Records for the task START

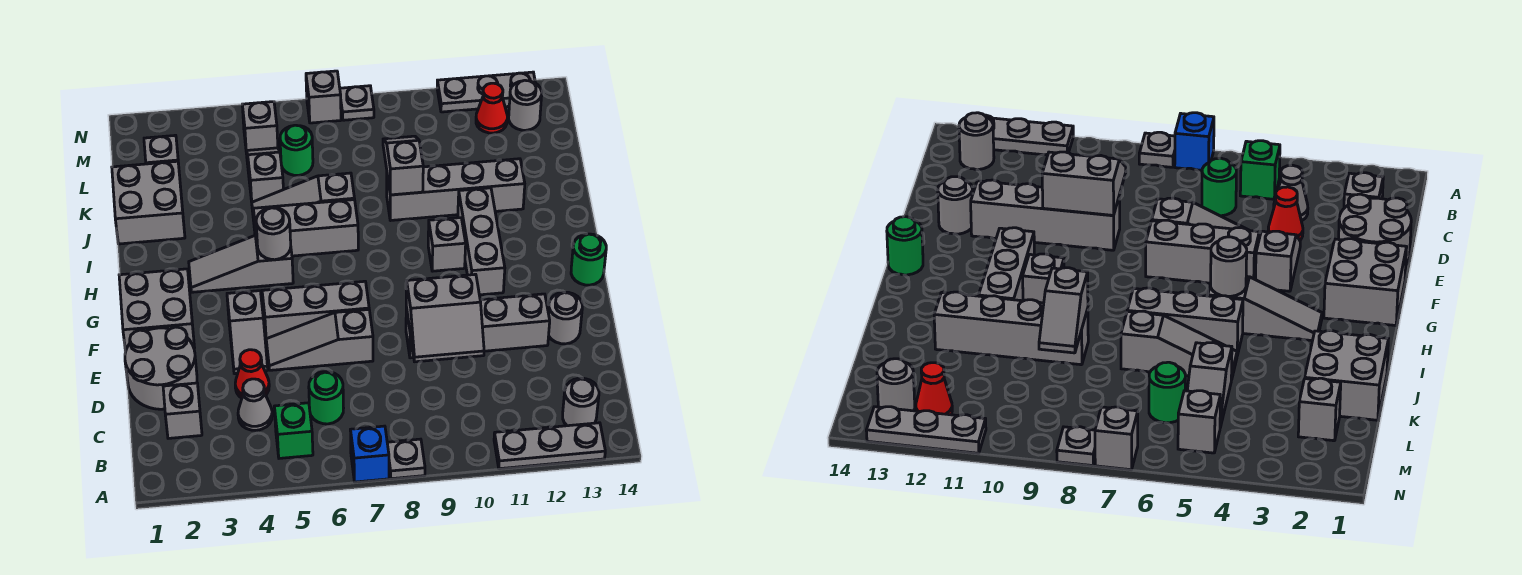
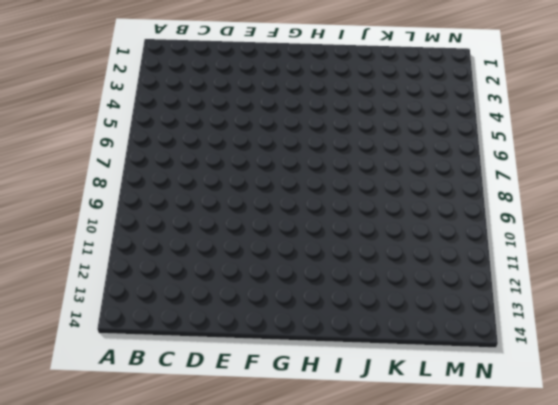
none -> blue brick A7 level 1
none -> grey plate A8 level 1
none -> grey plate A11:A13 level 1
none -> green brick B5 level 1

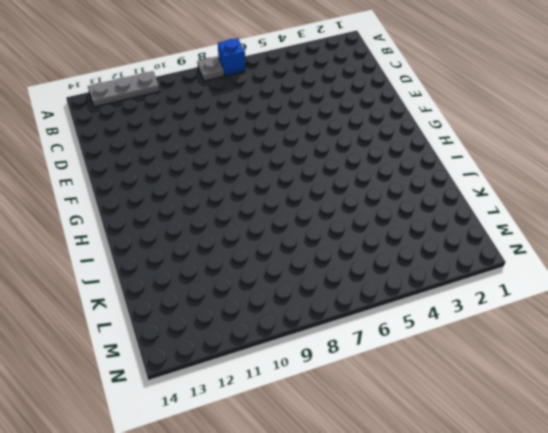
none -> green brick B5 level 1
none -> grey round brick B13 level 1
none -> grey brick C2 level 1
none -> grey cone C4 level 1

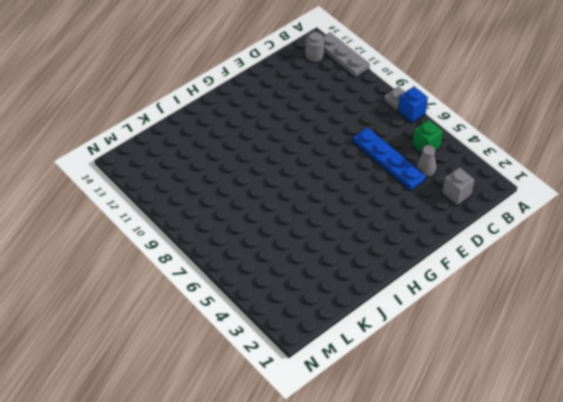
blue plate D4:D7 level 1 -> red cone D4 level 1
none -> green round brick C6 level 1
none -> grey round brick D1:E2 level 1
none -> grey slope E4:F4 level 1 top F
none -> grey slope E5:E7 level 1 top 7

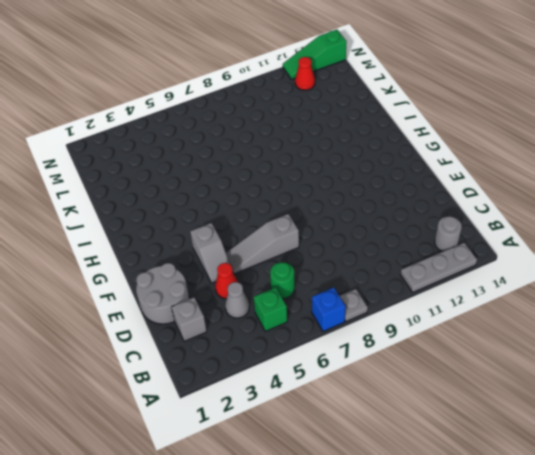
green slope N12:N14 level 1 top 14 -> grey plate N11:N13 level 1
none -> grey brick E9:E12 level 1
none -> grey round brick E13 level 1
none -> grey brick F1:G2 level 1
none -> grey brick F5:F7 level 1

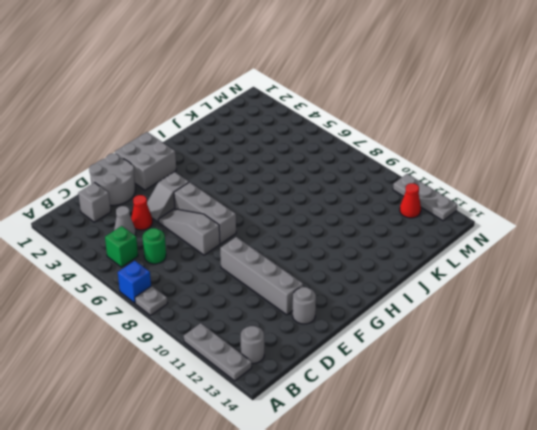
none -> grey brick G11:I11 level 1
none -> green round brick G14 level 1
none -> grey slope H3:H5 level 1 top 5
none -> grey brick H10 level 1

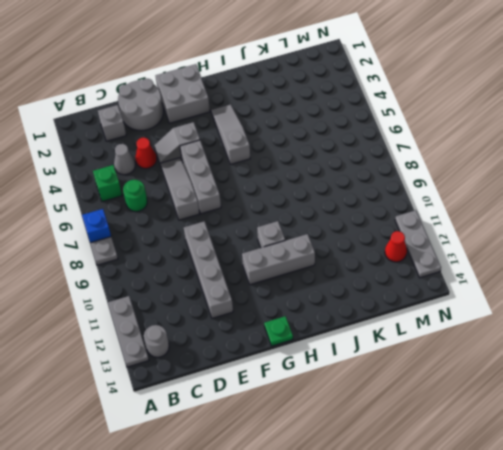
green plate G14 level 1 -> green round brick G14 level 1
none -> grey round brick E13 level 1
none -> grey brick I5:I7 level 1
none -> grey brick J1:K2 level 1
none -> grey slope J5:J7 level 1 top 7

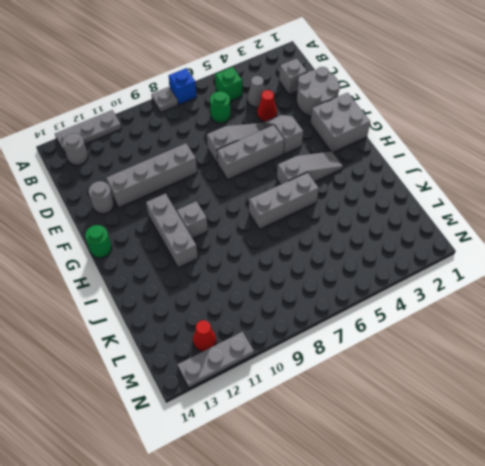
none -> grey brick J1:K2 level 1
none -> grey slope J5:J7 level 1 top 7
none -> grey brick J9:J12 level 1
none -> grey slope K5:L5 level 1 top K

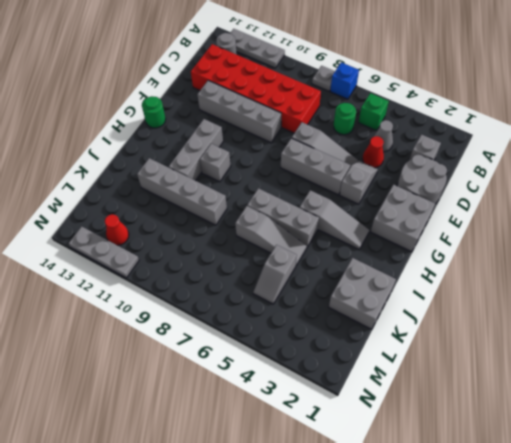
red brick C8:D13 level 1 -> none
none -> grey round brick E13 level 1
none -> grey brick L2 level 1
none -> green round brick L6 level 1
none -> grey brick M5 level 1

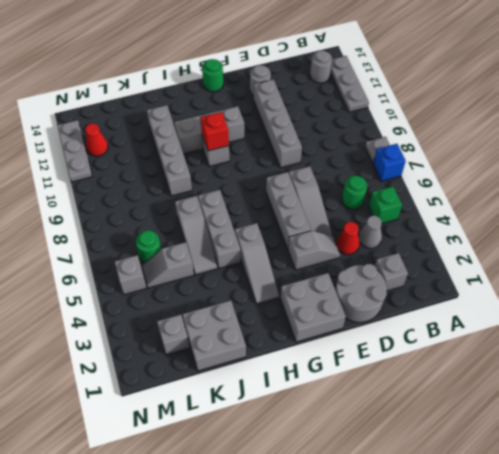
red brick H10 level 2 -> none
none -> grey round brick M13 level 1
none -> grey brick N7 level 1
none -> grey plate N8 level 1
none -> grey slope D9:E10 level 2 top E

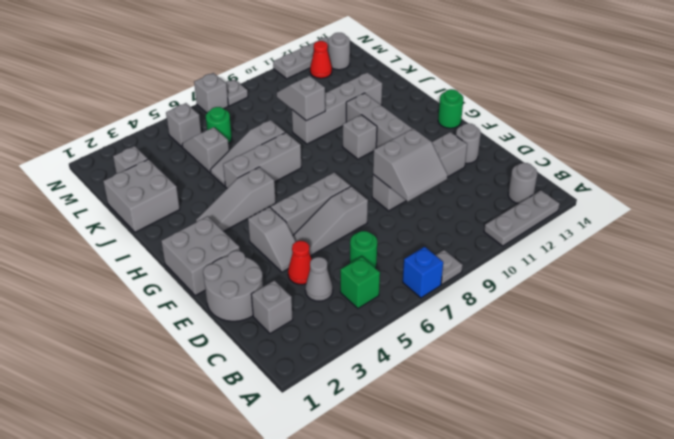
none -> grey round brick H5 level 2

Records for the task END

The response should be the listing above, limited to the lines between the one holding "blue plate D4:D7" and the one holding "none -> grey slope E5:E7 level 1 top 7", inclusive, reproduced exactly.

Result below >>
blue plate D4:D7 level 1 -> red cone D4 level 1
none -> green round brick C6 level 1
none -> grey round brick D1:E2 level 1
none -> grey slope E4:F4 level 1 top F
none -> grey slope E5:E7 level 1 top 7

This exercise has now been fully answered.